TASK DIRECTIONS:
Print the lines that run from the line with "POT3 pin SIG: D19 -> D32" to the line with "SONAR2 pin ECHO: D34 -> D13", keeping both end lines, exactly as they appear in the entries below, and nothing else.

SOURCE RECORDS:

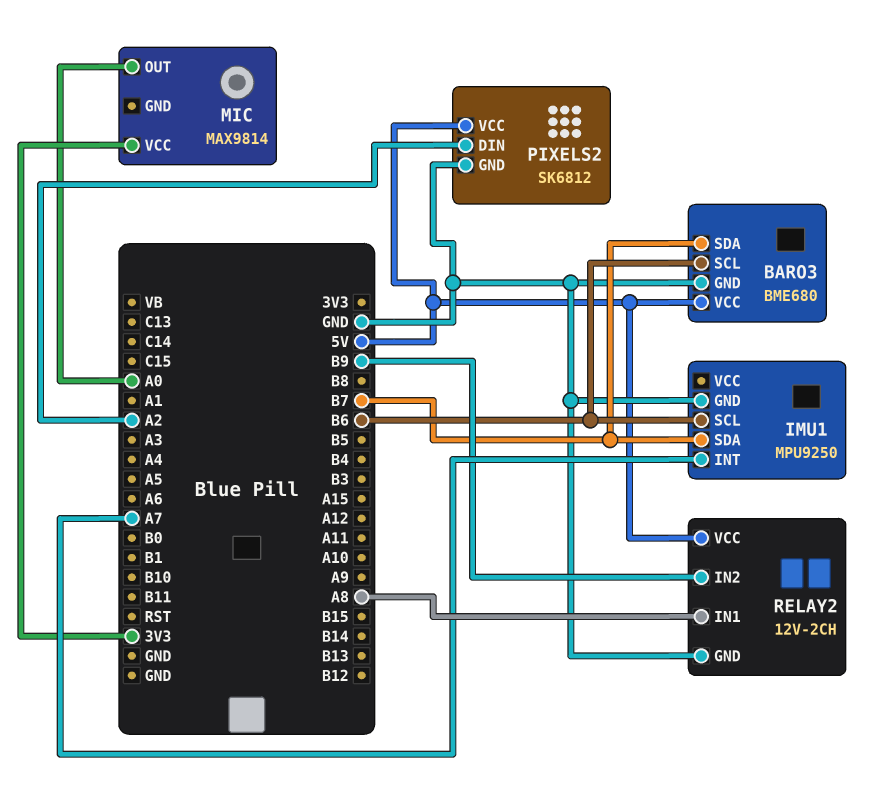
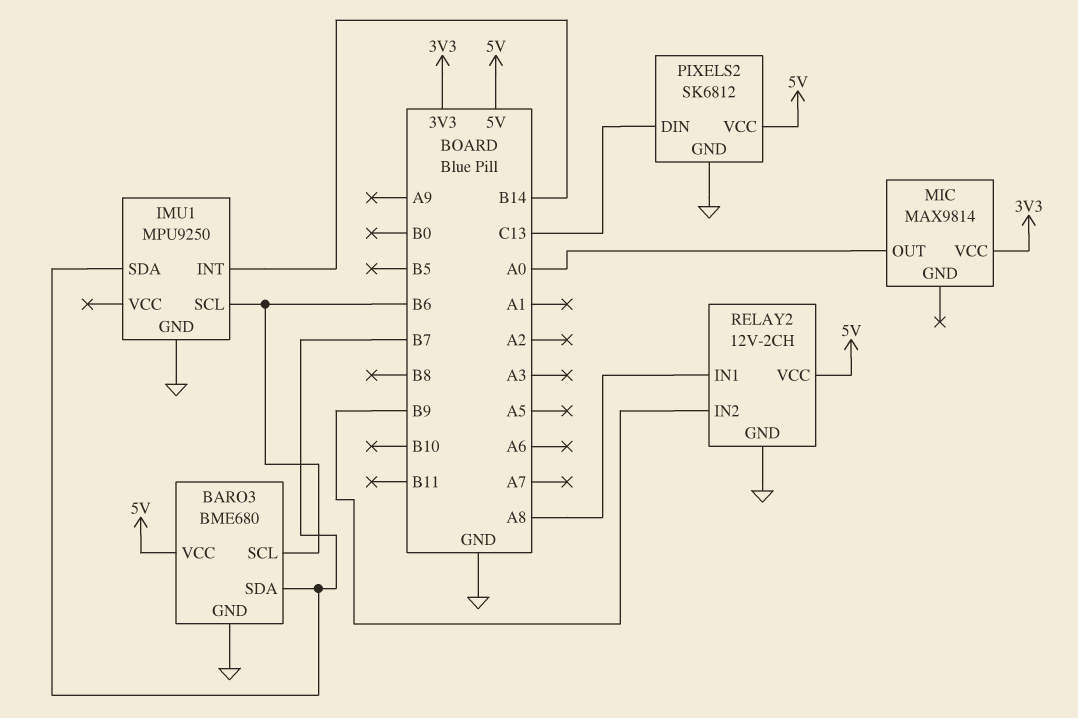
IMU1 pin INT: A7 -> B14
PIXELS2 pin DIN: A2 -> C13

==

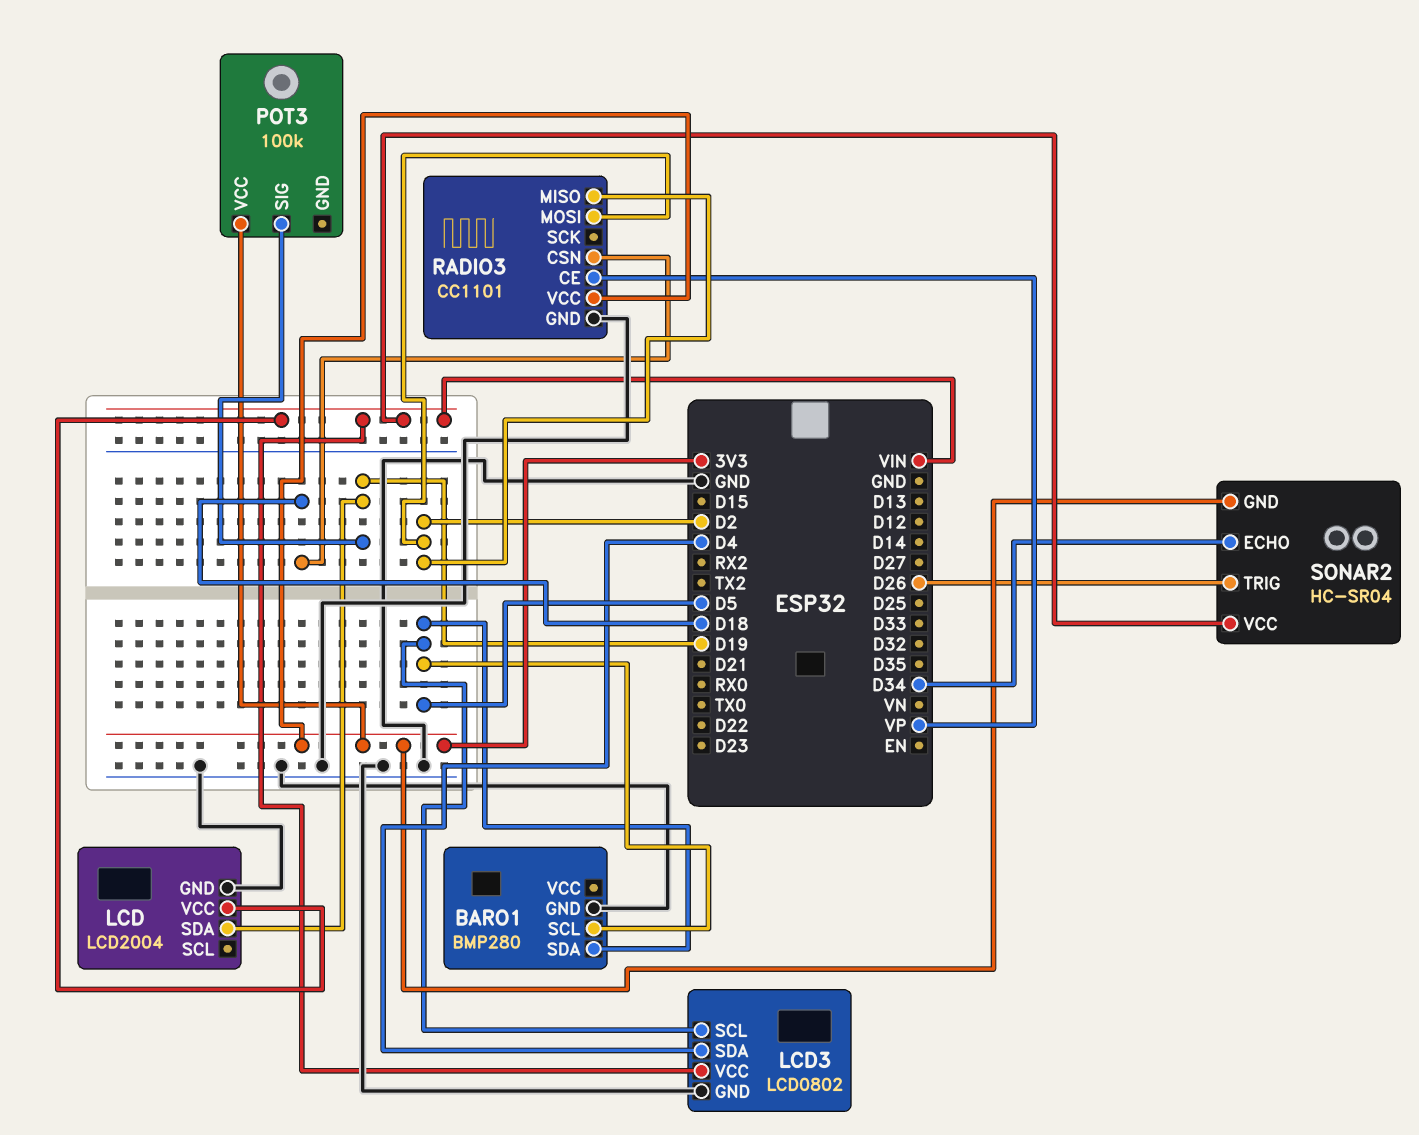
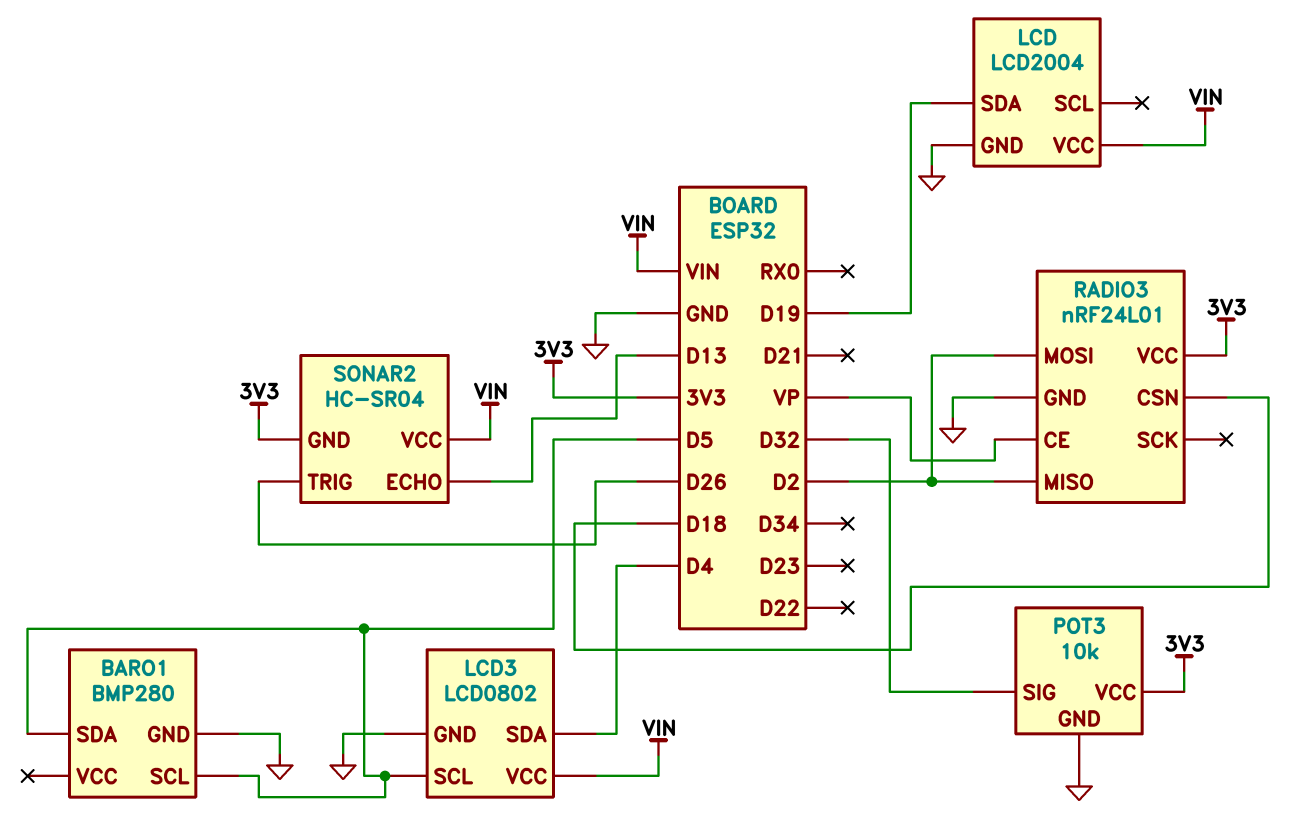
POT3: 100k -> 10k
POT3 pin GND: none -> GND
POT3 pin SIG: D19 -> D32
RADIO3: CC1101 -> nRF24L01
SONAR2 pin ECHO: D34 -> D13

FINAL ANSWER:
POT3 pin SIG: D19 -> D32
RADIO3: CC1101 -> nRF24L01
SONAR2 pin ECHO: D34 -> D13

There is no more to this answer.